AIM OF THE EXERCISE: Tell how many lines of the data below have the string "green" in them. Say nothing more.

INFORMATION GIVEN:
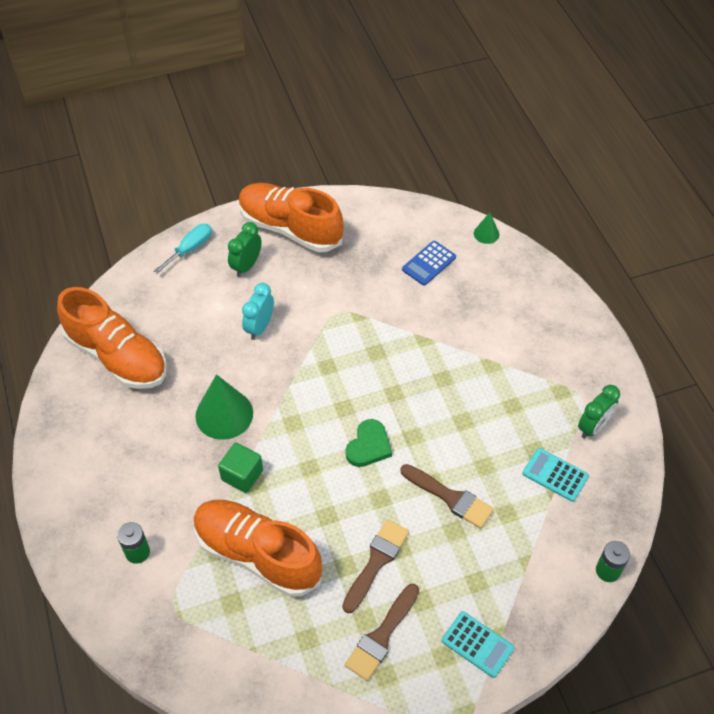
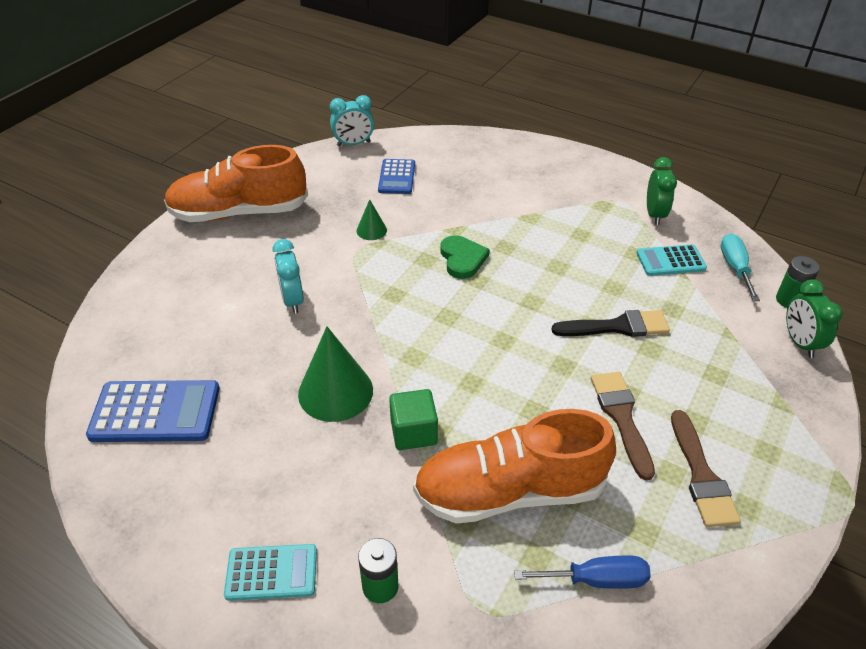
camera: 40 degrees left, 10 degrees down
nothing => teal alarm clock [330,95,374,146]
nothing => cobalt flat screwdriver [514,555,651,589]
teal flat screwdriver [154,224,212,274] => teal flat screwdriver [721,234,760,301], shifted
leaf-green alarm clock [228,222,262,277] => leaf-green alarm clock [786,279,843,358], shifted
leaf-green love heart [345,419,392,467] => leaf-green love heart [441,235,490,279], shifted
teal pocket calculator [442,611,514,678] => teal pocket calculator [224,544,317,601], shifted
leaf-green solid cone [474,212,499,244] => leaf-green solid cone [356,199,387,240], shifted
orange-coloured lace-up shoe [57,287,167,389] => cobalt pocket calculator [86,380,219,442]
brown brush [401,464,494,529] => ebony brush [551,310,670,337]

SOLUTION TO THIS PROBLEM: 3